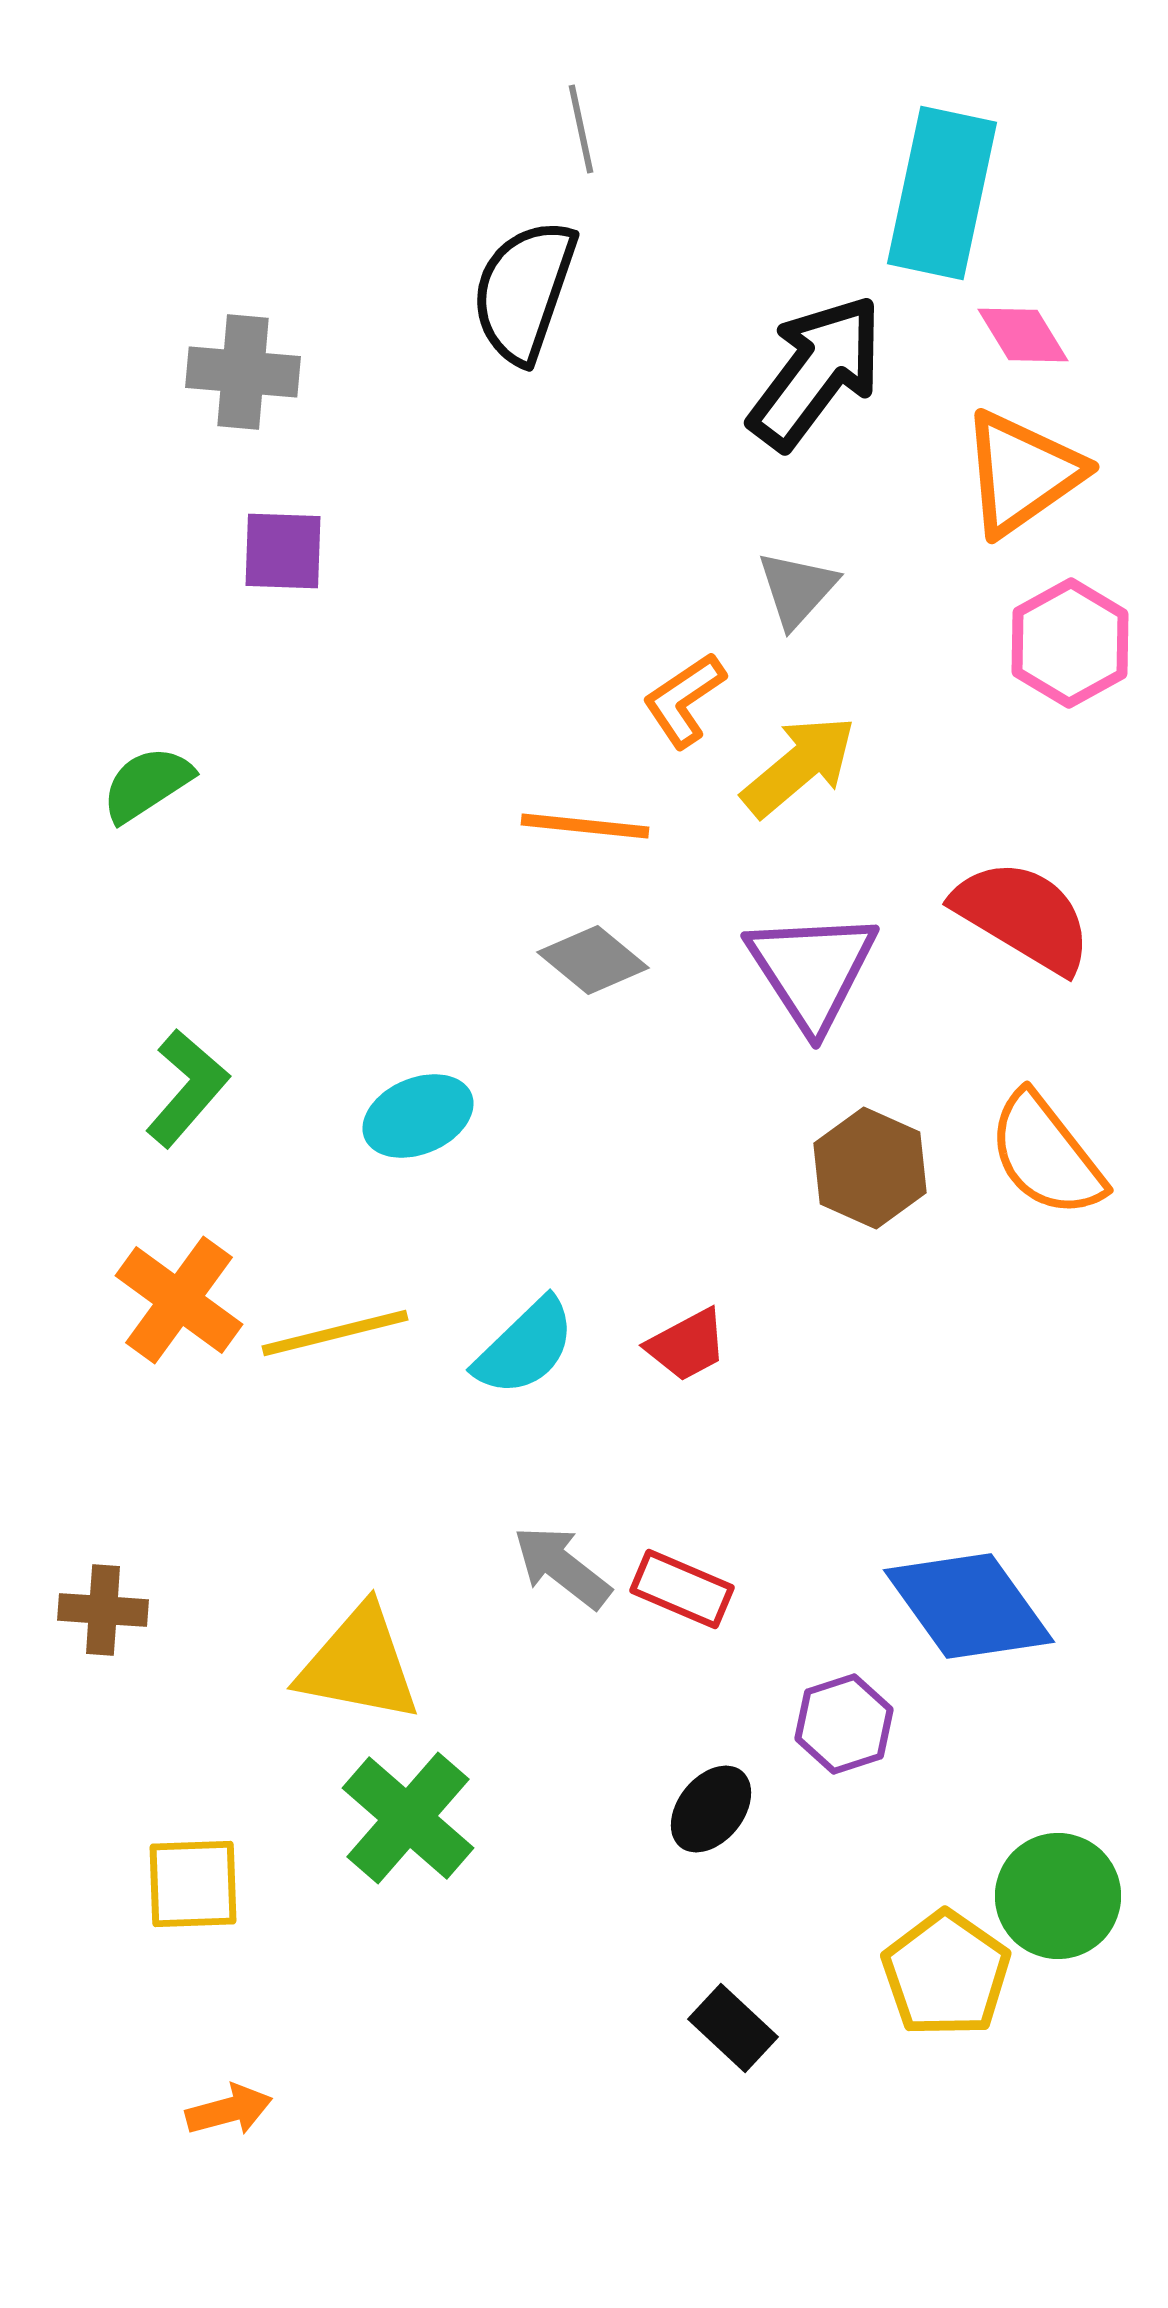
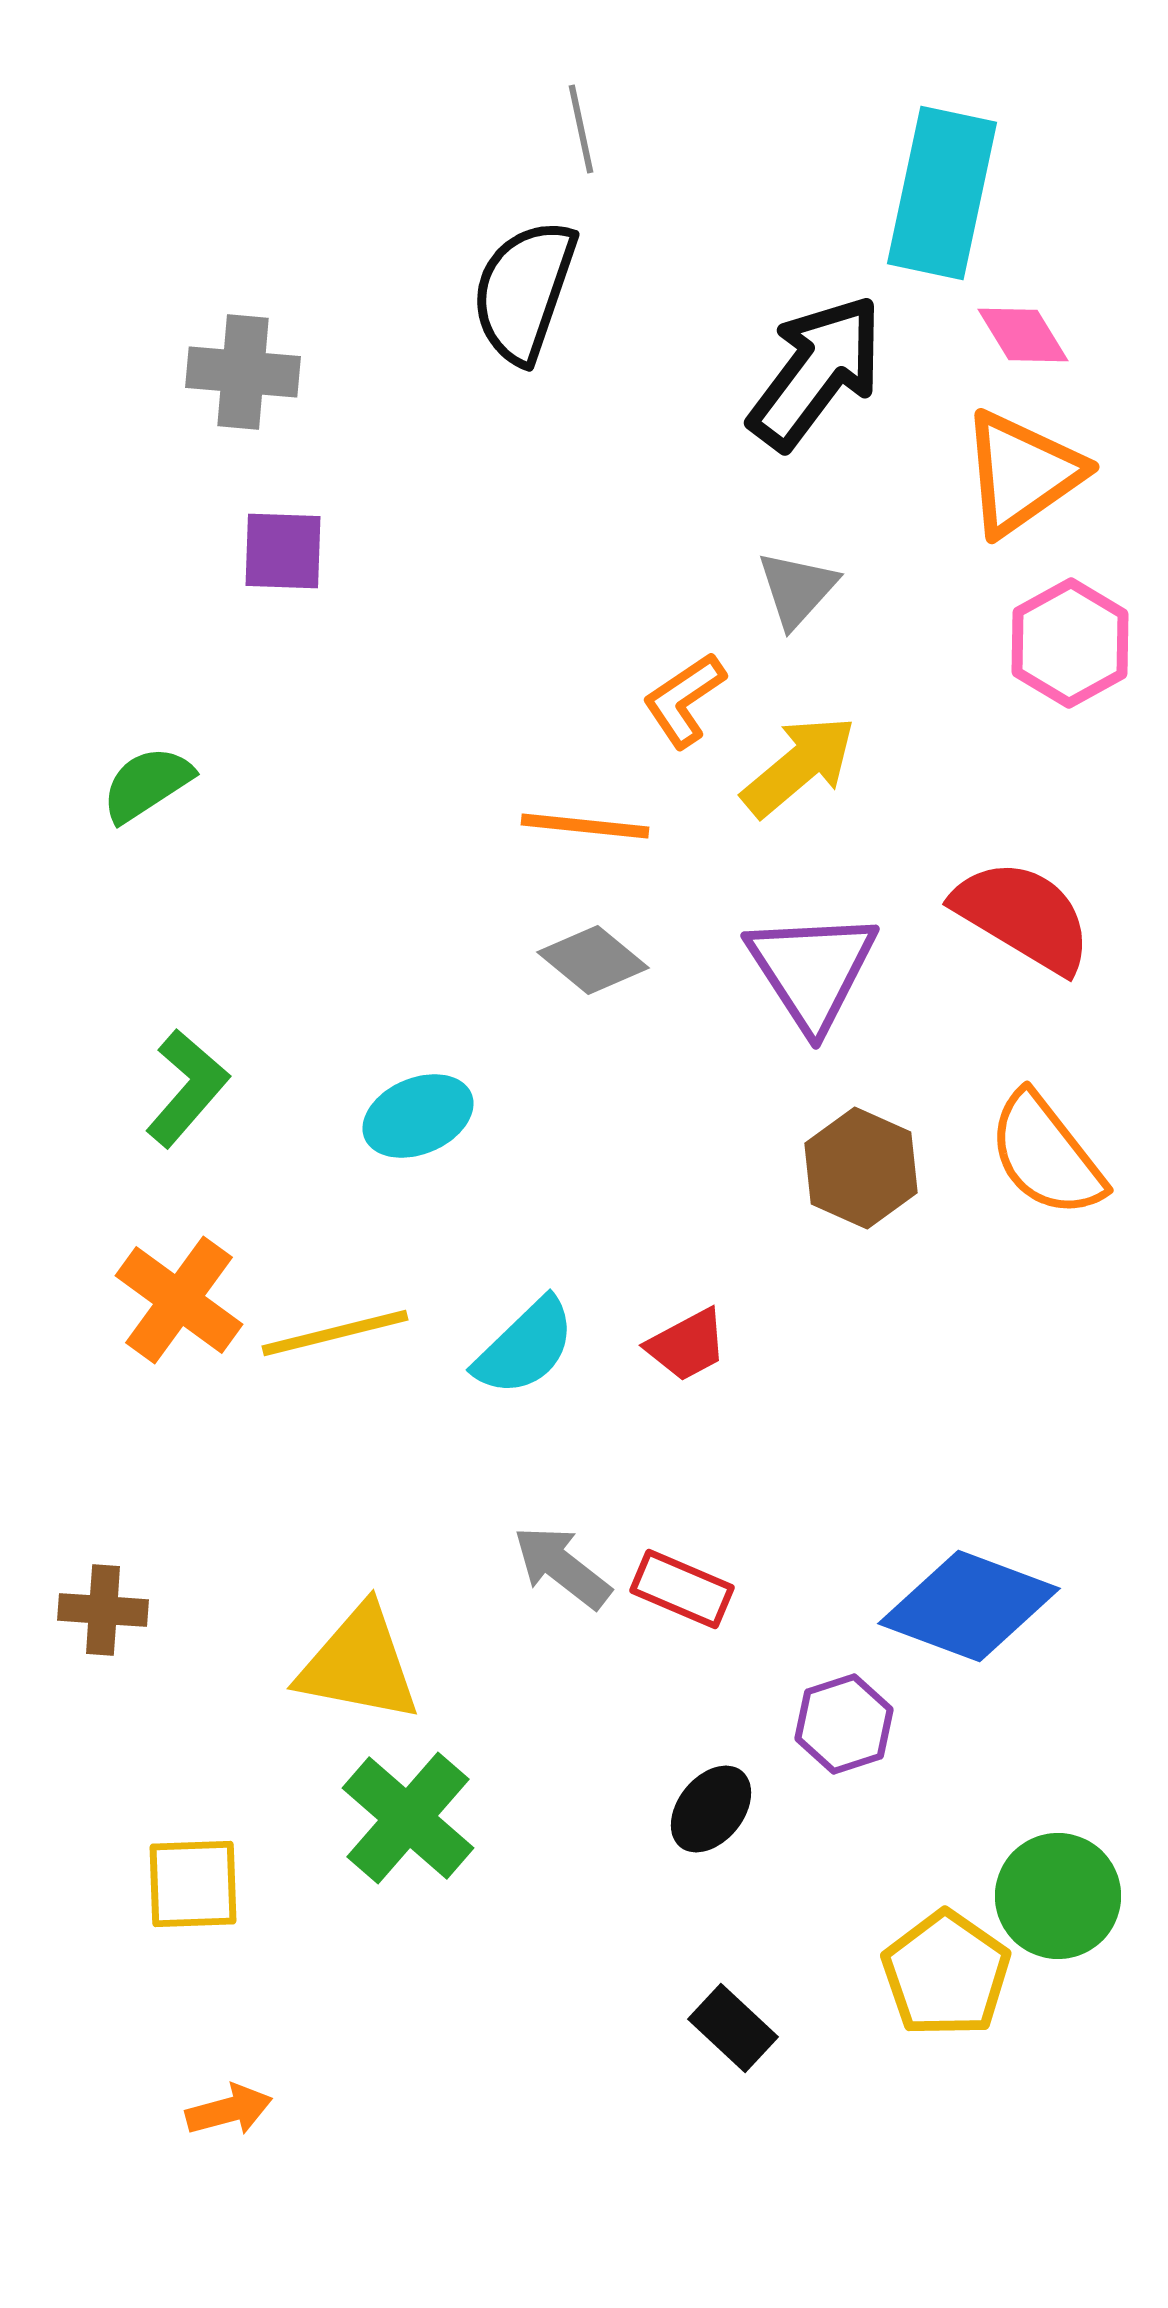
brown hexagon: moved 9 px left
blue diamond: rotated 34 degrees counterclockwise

--

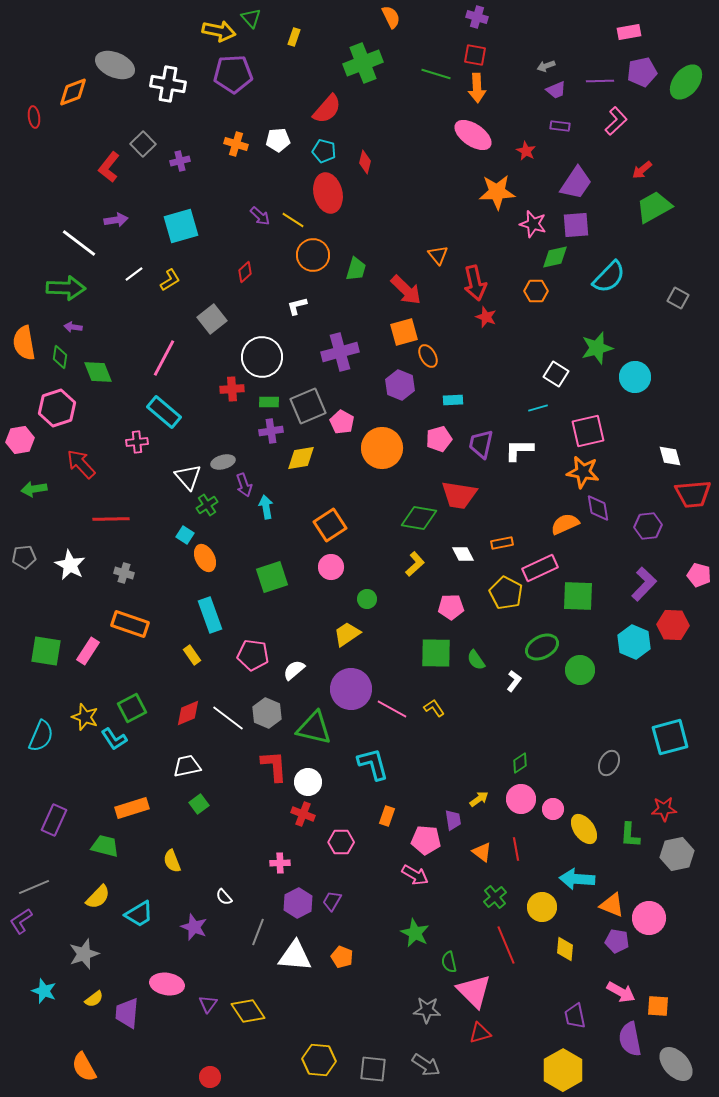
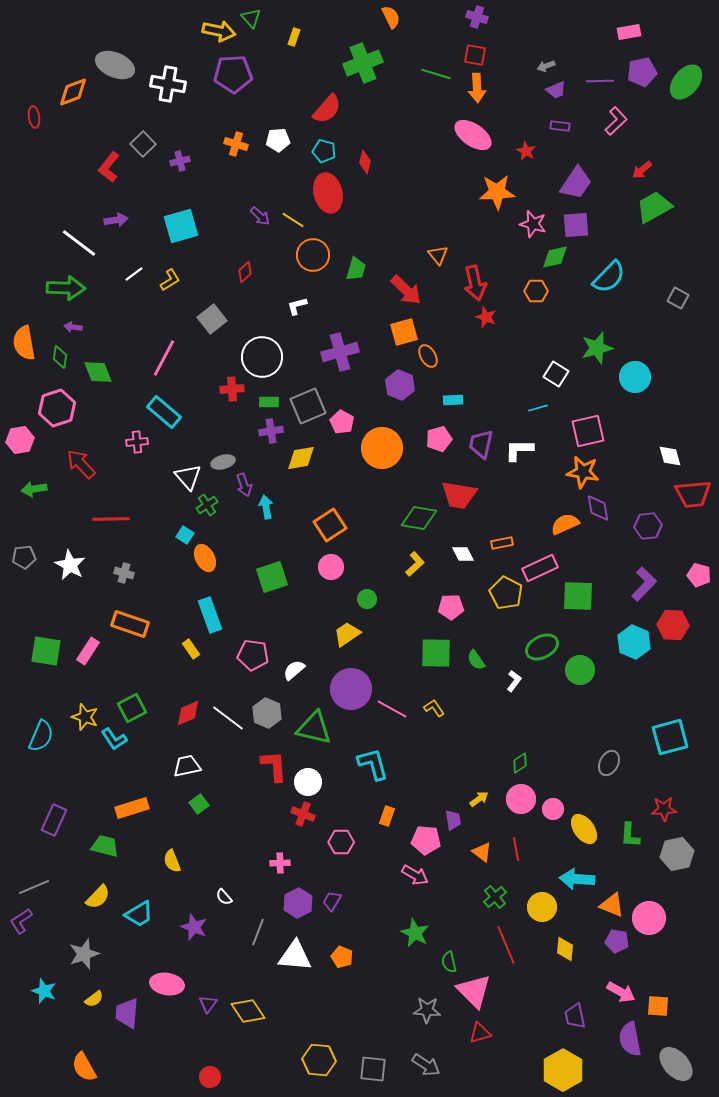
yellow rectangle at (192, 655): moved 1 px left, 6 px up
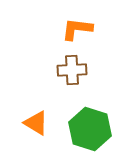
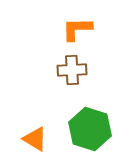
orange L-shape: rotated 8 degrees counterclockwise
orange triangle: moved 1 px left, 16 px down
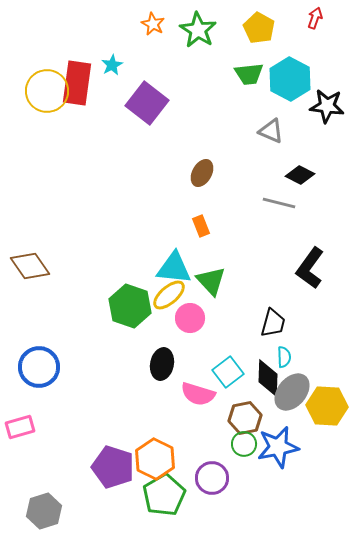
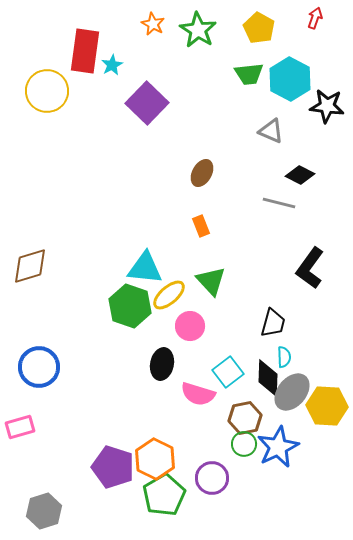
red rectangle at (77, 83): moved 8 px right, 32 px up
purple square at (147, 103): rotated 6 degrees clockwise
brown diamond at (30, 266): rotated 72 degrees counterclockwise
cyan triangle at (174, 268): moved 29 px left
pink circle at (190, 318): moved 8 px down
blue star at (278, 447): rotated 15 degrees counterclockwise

Exercise description: In the entries above, find the lines containing the word "triangle" and say how many there are, with no other words.

Written solution: 2